*Task goal*:
Take the lines from the line containing "turquoise cylinder: 1 -> 0" through the end of the entries and output them exactly, with no pictures and nothing more.

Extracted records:

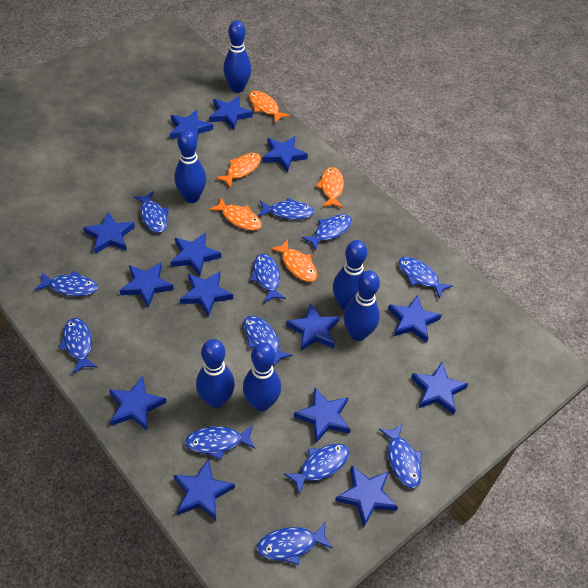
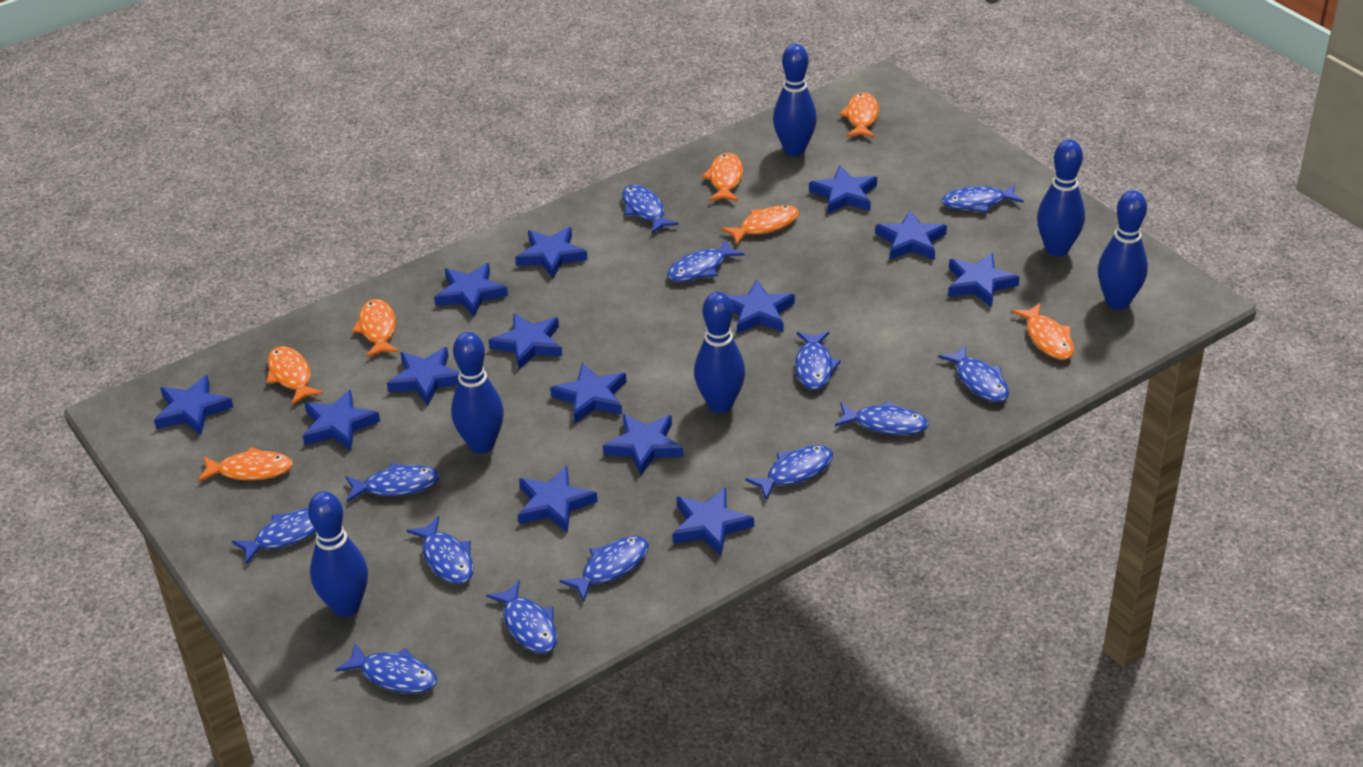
blue fish: 12 -> 13
orange fish: 5 -> 7

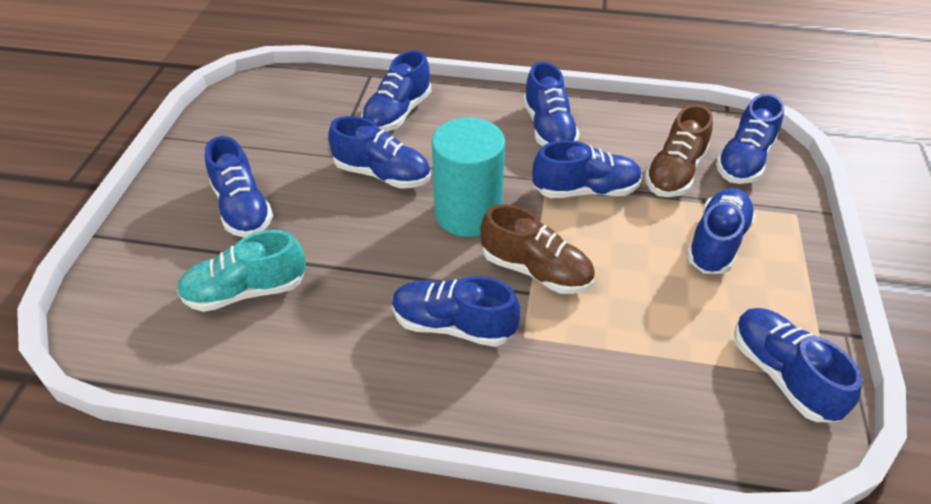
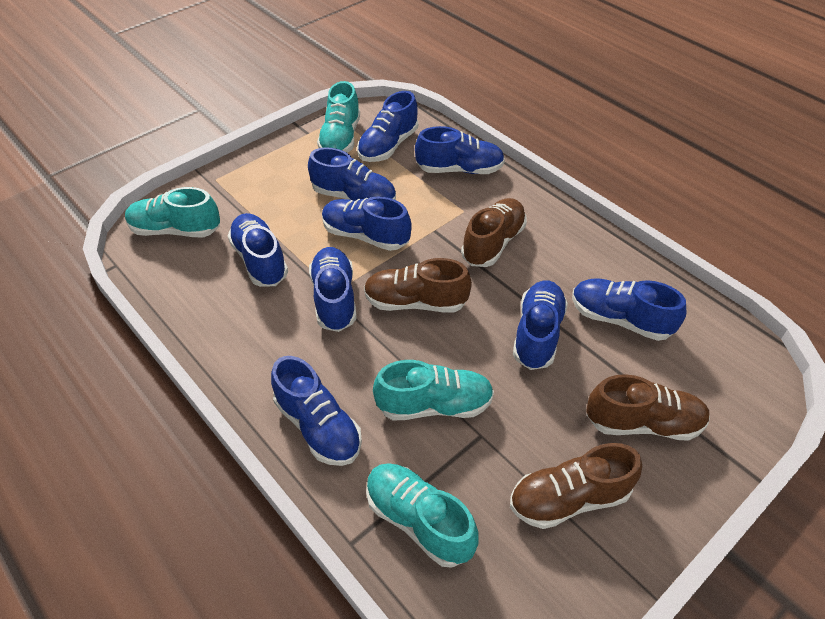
brown shoe: 2 -> 4
turquoise cylinder: 1 -> 0
turquoise shoe: 1 -> 4

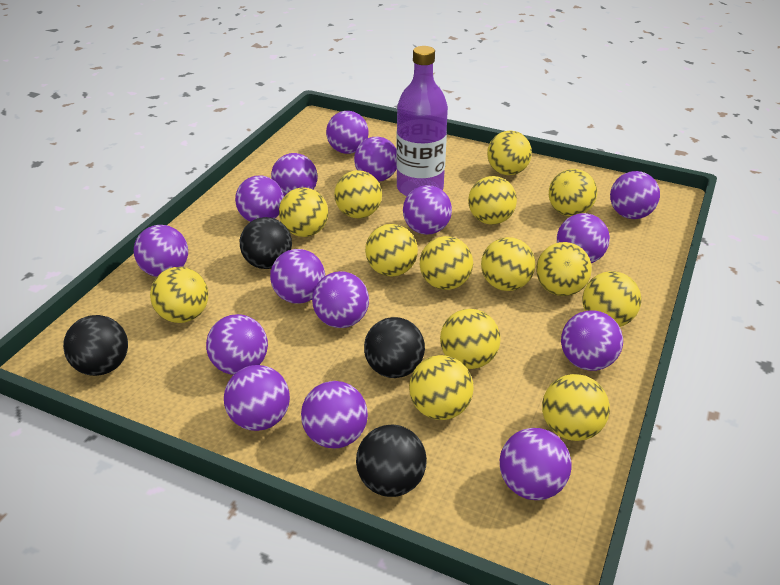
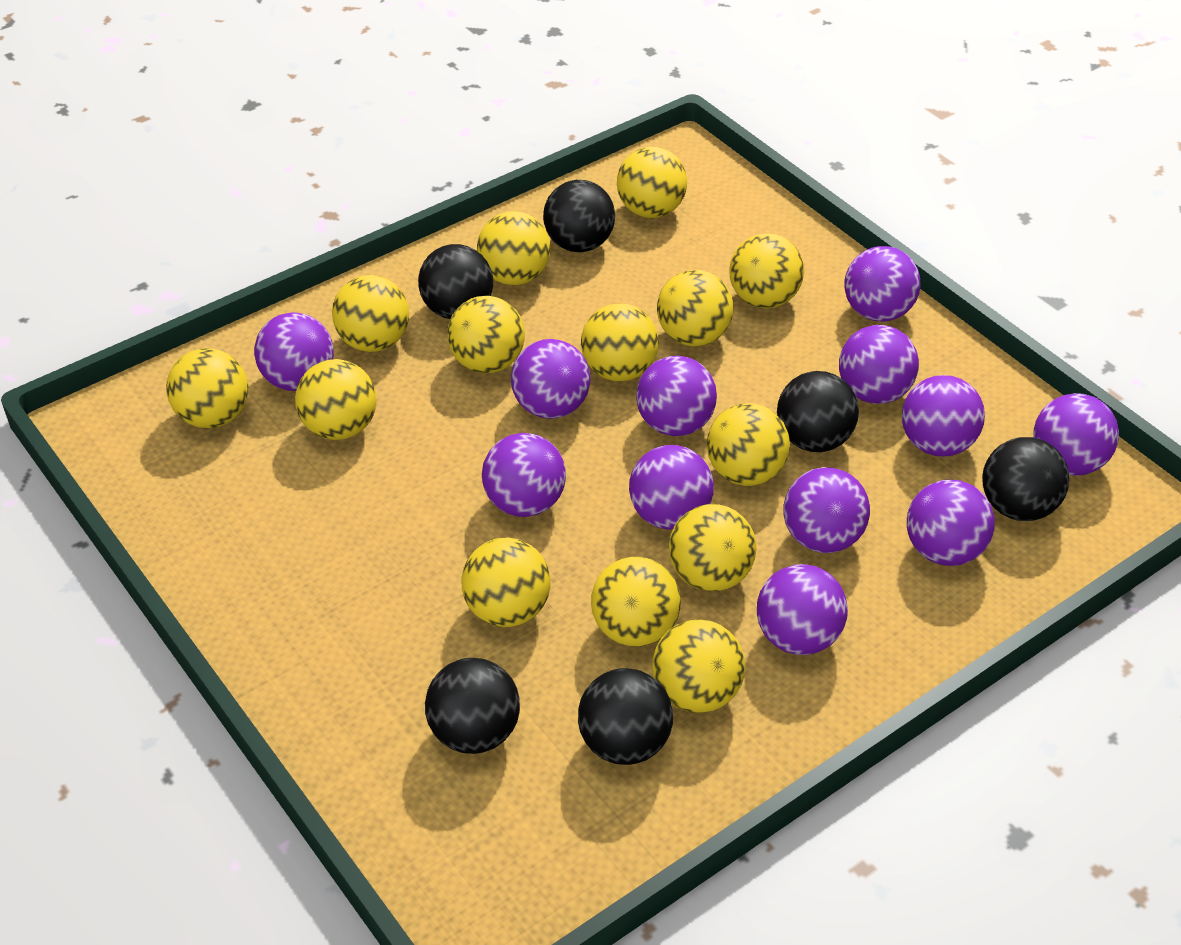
black ball: 4 -> 6
purple ball: 15 -> 12
purple bottle: 1 -> 0

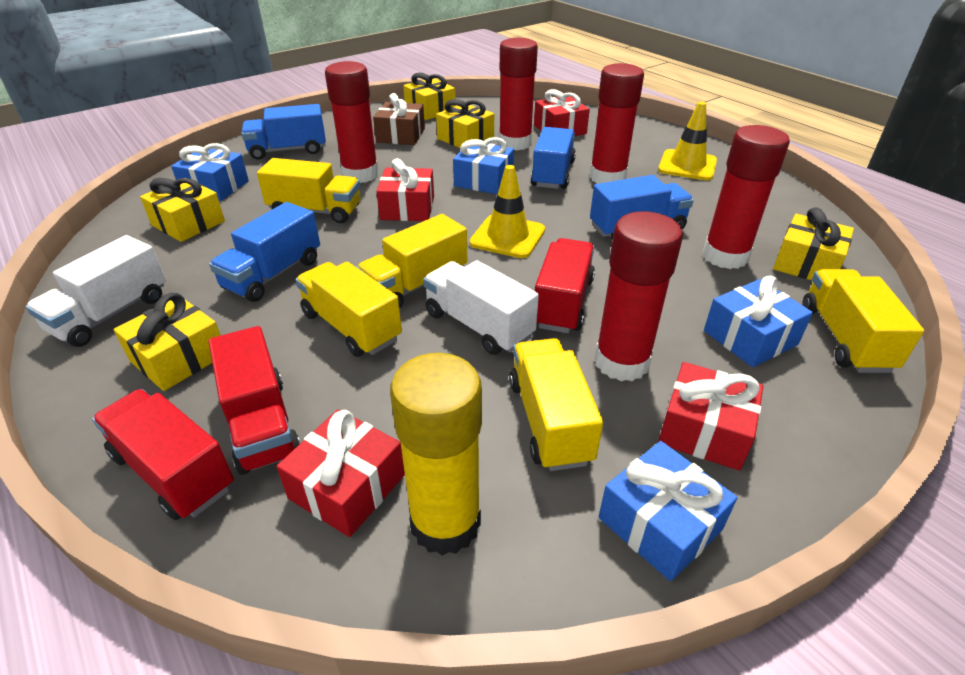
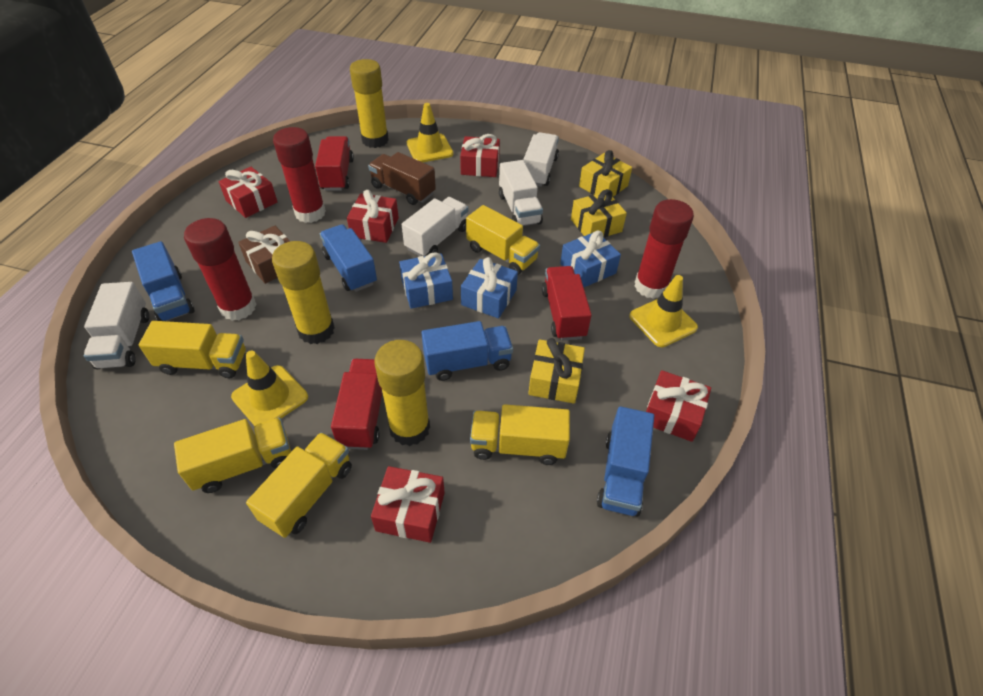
blue gift: 4 -> 3
brown truck: 0 -> 1
red gift: 4 -> 5
red glue stick: 5 -> 3
white truck: 2 -> 4
yellow gift: 5 -> 3
yellow glue stick: 1 -> 3
yellow traffic cone: 2 -> 3

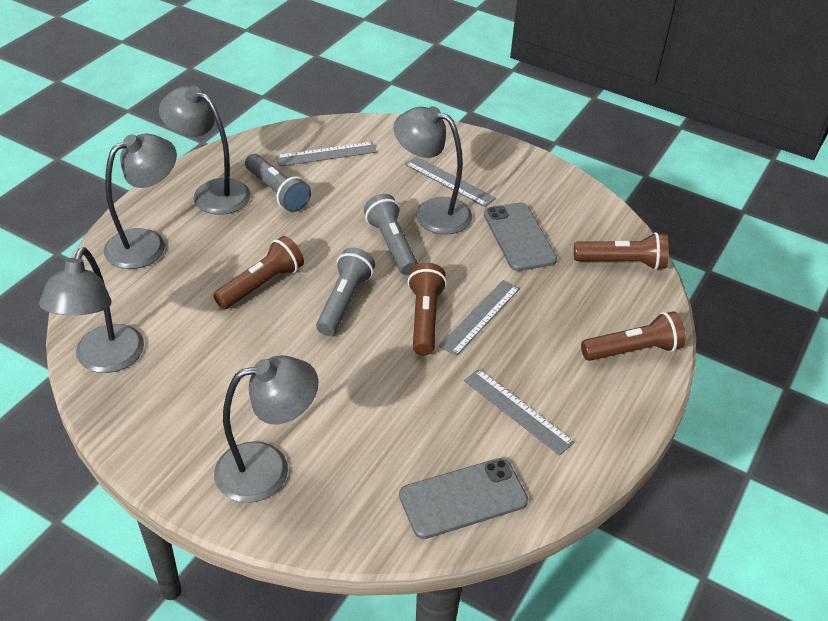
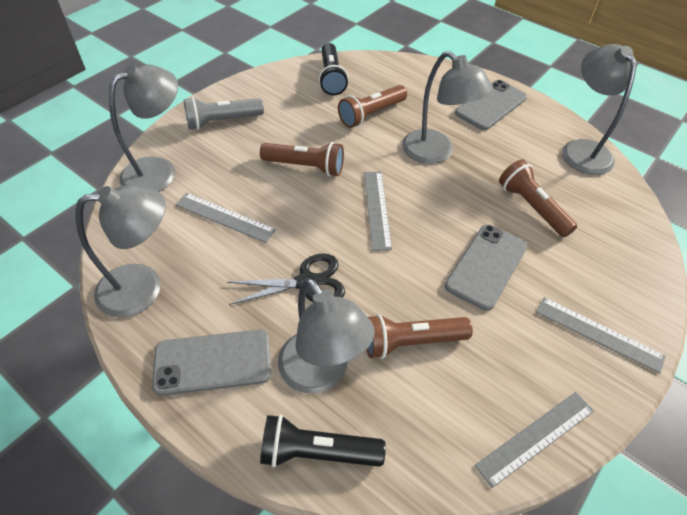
black flashlight: 0 -> 2
black scissors: 0 -> 1
grey flashlight: 3 -> 1
grey phone: 2 -> 3

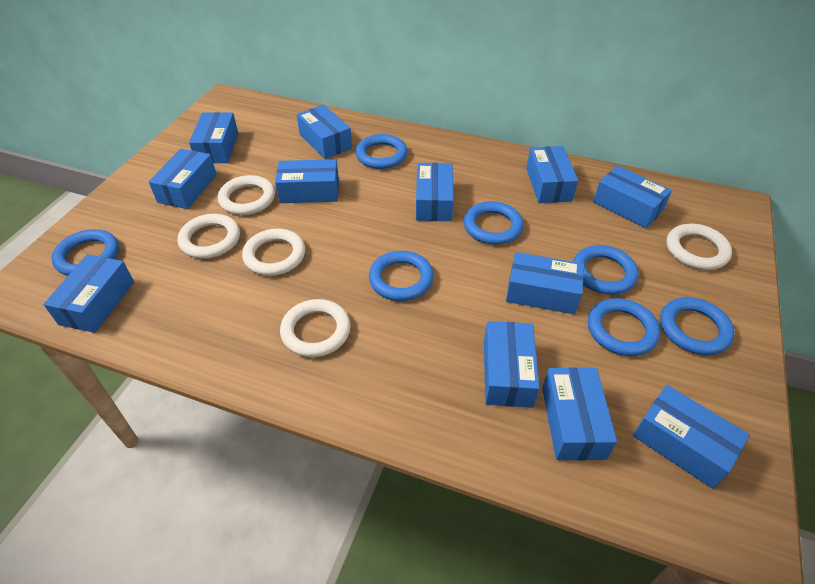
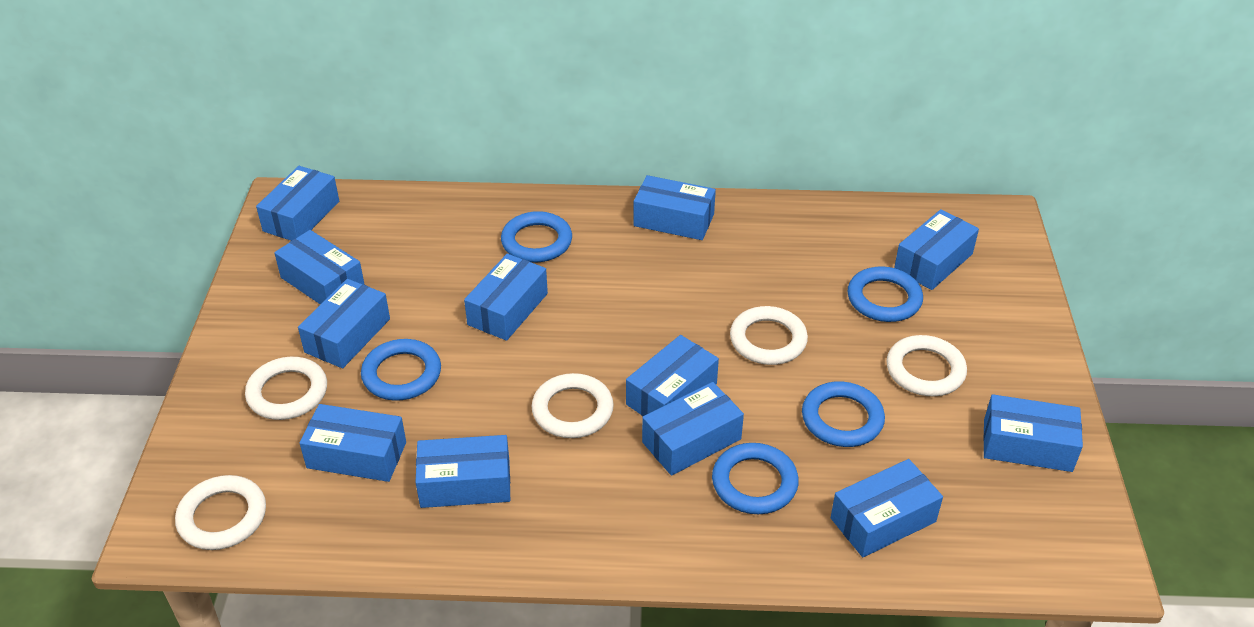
blue ring: 7 -> 5

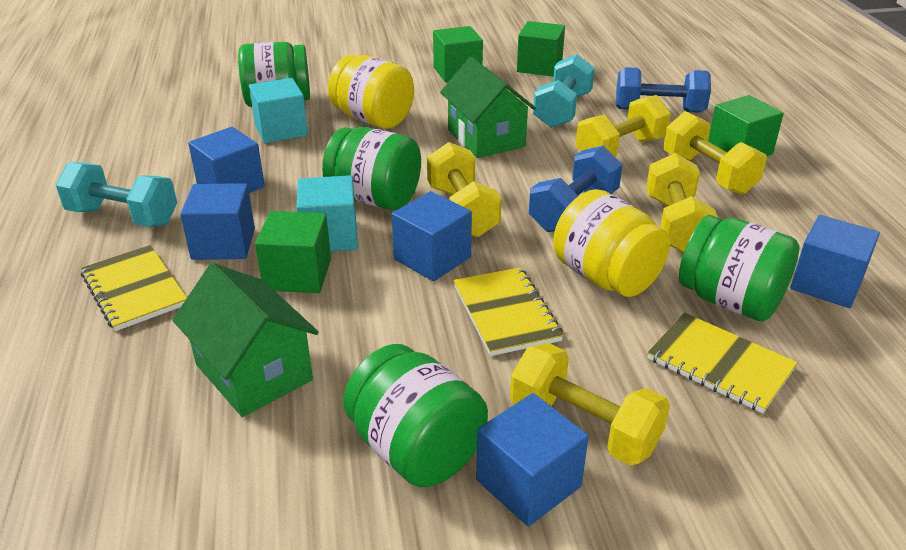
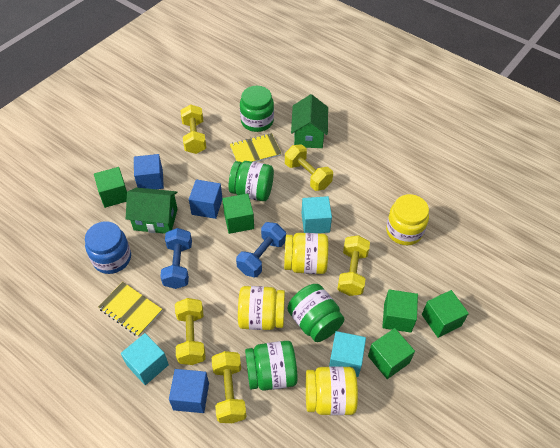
blue cube: 5 -> 3
blue jar: 0 -> 1
green cube: 4 -> 5
turquoise cube: 2 -> 3
turquoise dumbbell: 2 -> 0
yellow jar: 2 -> 4
yellow notebook: 3 -> 2

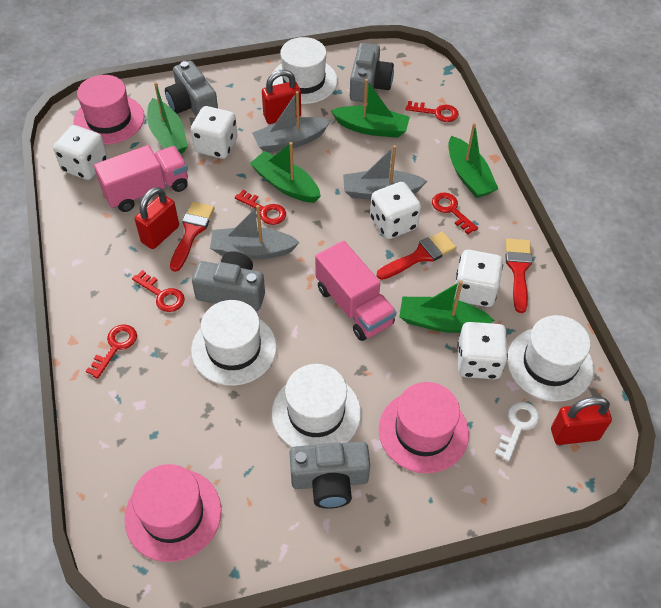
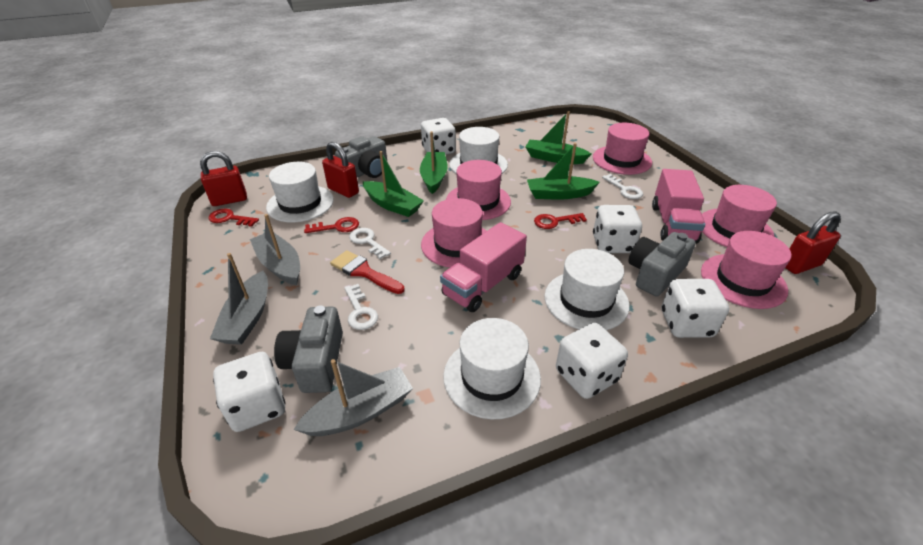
green boat: 5 -> 4
grey camera: 4 -> 3
pink hat: 3 -> 5
red brush: 3 -> 1
red key: 5 -> 3
white key: 1 -> 3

*Result for this exercise*:
turquoise cylinder: 1 -> 0
turquoise shoe: 1 -> 4

black ball: 4 -> 6
purple ball: 15 -> 12
purple bottle: 1 -> 0

blue gift: 4 -> 3
brown truck: 0 -> 1
red gift: 4 -> 5
red glue stick: 5 -> 3
white truck: 2 -> 4
yellow gift: 5 -> 3
yellow glue stick: 1 -> 3
yellow traffic cone: 2 -> 3

black flashlight: 0 -> 2
black scissors: 0 -> 1
grey flashlight: 3 -> 1
grey phone: 2 -> 3

blue ring: 7 -> 5

blue cube: 5 -> 3
blue jar: 0 -> 1
green cube: 4 -> 5
turquoise cube: 2 -> 3
turquoise dumbbell: 2 -> 0
yellow jar: 2 -> 4
yellow notebook: 3 -> 2

green boat: 5 -> 4
grey camera: 4 -> 3
pink hat: 3 -> 5
red brush: 3 -> 1
red key: 5 -> 3
white key: 1 -> 3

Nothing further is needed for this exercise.